TASK DIRECTIONS - Every record below should be repeated word for word, with the pictures left out.

DATA TO PROCESS -

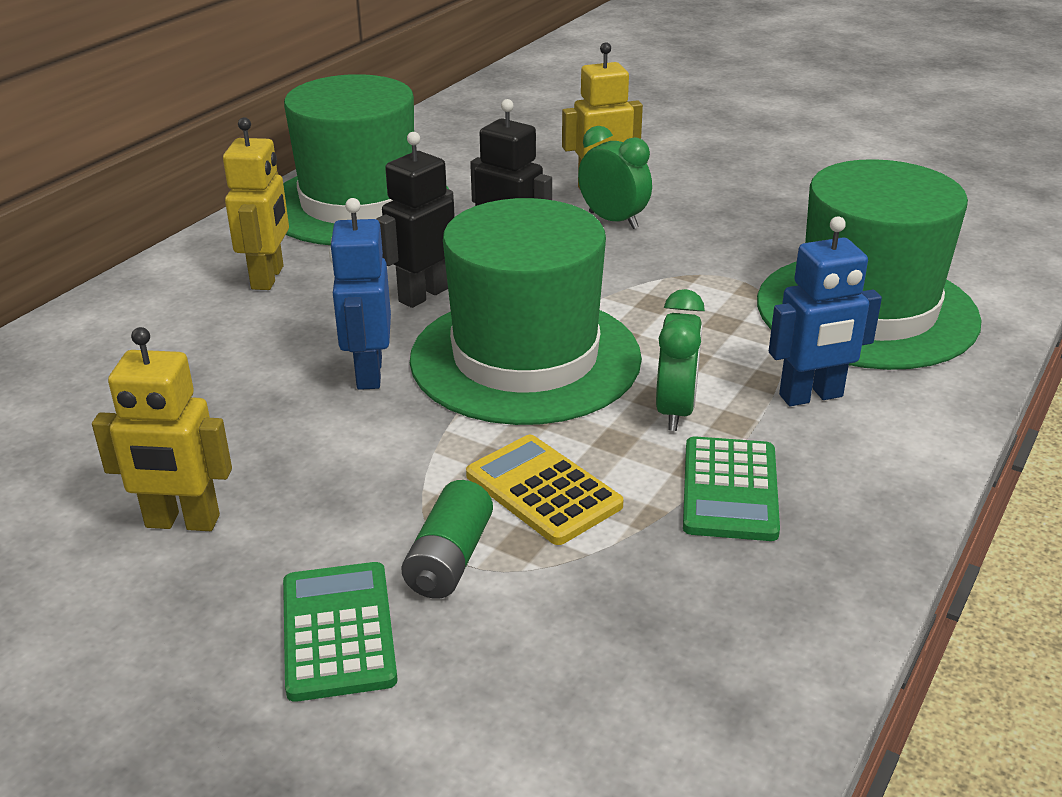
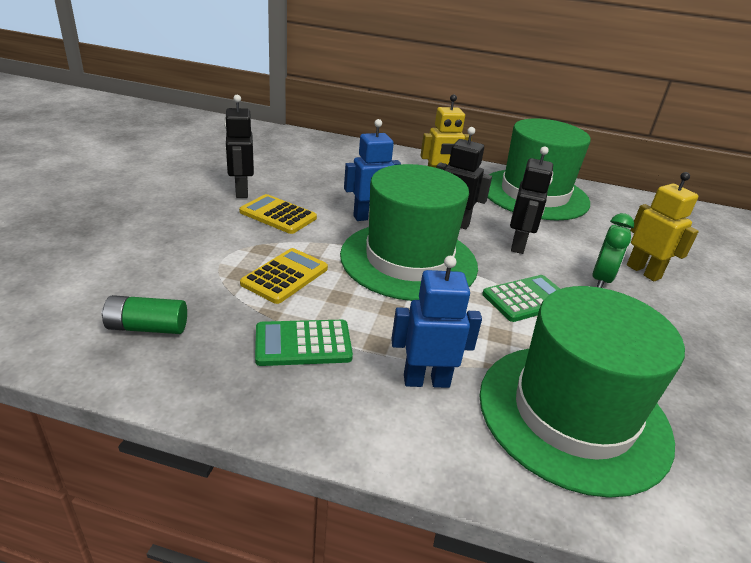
camera: 70 degrees right, 0 degrees up
(182, 522) = (241, 191): yellow robot -> black robot
(316, 479) = (278, 215): none -> yellow calculator
(338, 631) = (173, 233): green calculator -> green calculator (527, 299)
(449, 559) = (224, 254): green battery -> green battery (147, 327)
(675, 410) = (380, 318): green clock -> none
(811, 396) = (426, 380): blue robot -> blue robot turned 120 degrees clockwise

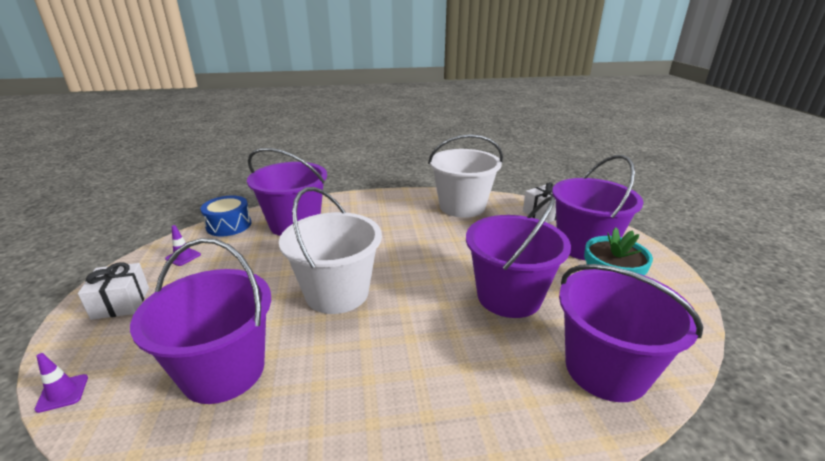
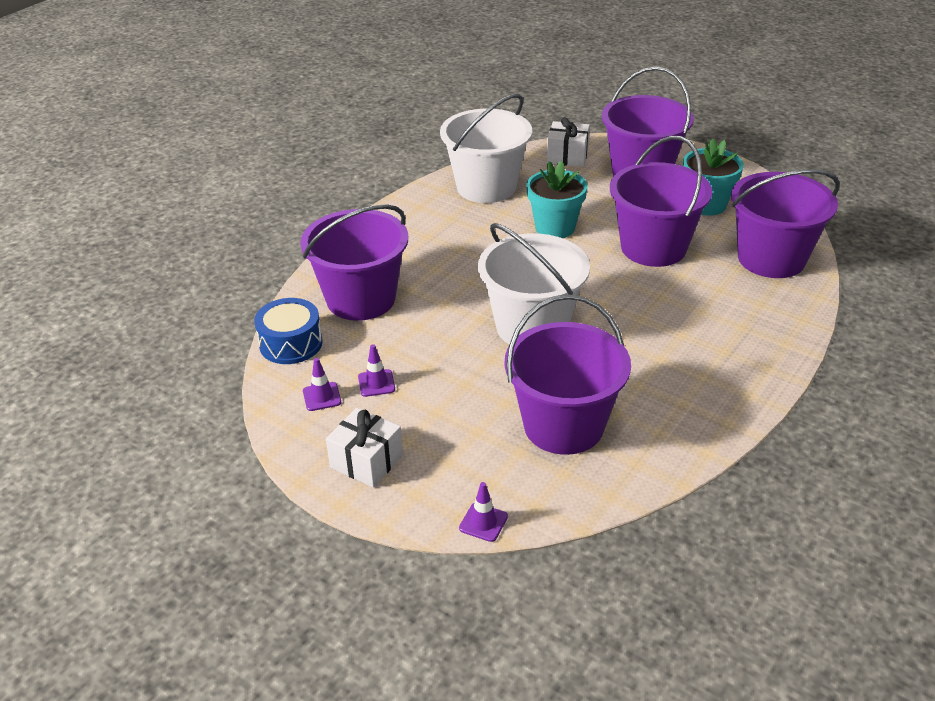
camera: 45 degrees left, 10 degrees up
(212, 267) = (376, 383): none -> purple traffic cone
(462, 246) = (555, 228): none -> turquoise flower pot

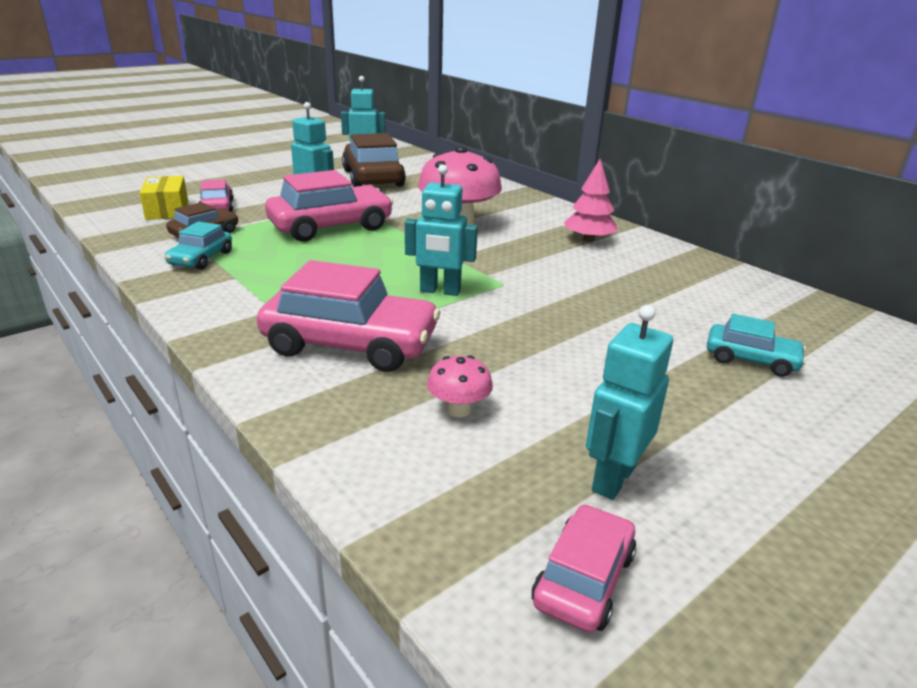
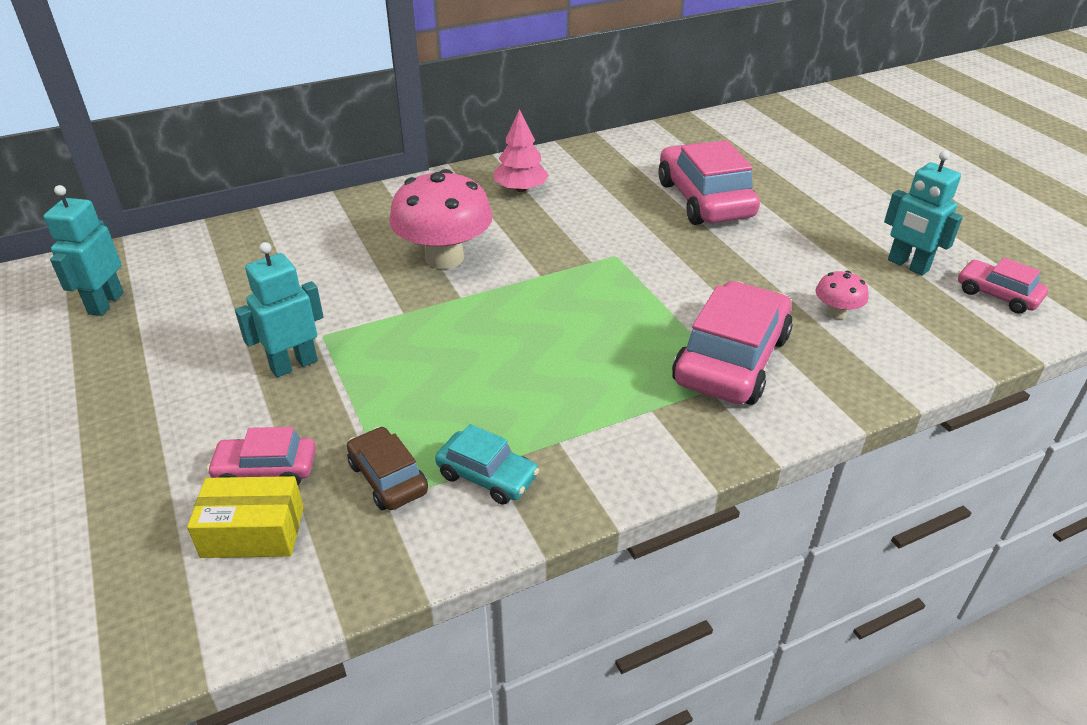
camera: 75 degrees left, 10 degrees up
(331, 226) = (411, 355): pink car -> pink car (704, 200)
(373, 178) = (220, 304): brown car -> none
(440, 291) = (626, 294): turquoise robot -> none
(751, 359) = (761, 178): turquoise car -> none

OUTPUT -
camera: 70 degrees right, 0 degrees up
(182, 522) = (241, 191): yellow robot -> black robot
(316, 479) = (278, 215): none -> yellow calculator
(338, 631) = (173, 233): green calculator -> green calculator (527, 299)
(449, 559) = (224, 254): green battery -> green battery (147, 327)
(675, 410) = (380, 318): green clock -> none
(811, 396) = (426, 380): blue robot -> blue robot turned 120 degrees clockwise

camera: 45 degrees left, 10 degrees up
(212, 267) = (376, 383): none -> purple traffic cone
(462, 246) = (555, 228): none -> turquoise flower pot

camera: 75 degrees left, 10 degrees up
(331, 226) = (411, 355): pink car -> pink car (704, 200)
(373, 178) = (220, 304): brown car -> none
(440, 291) = (626, 294): turquoise robot -> none
(751, 359) = (761, 178): turquoise car -> none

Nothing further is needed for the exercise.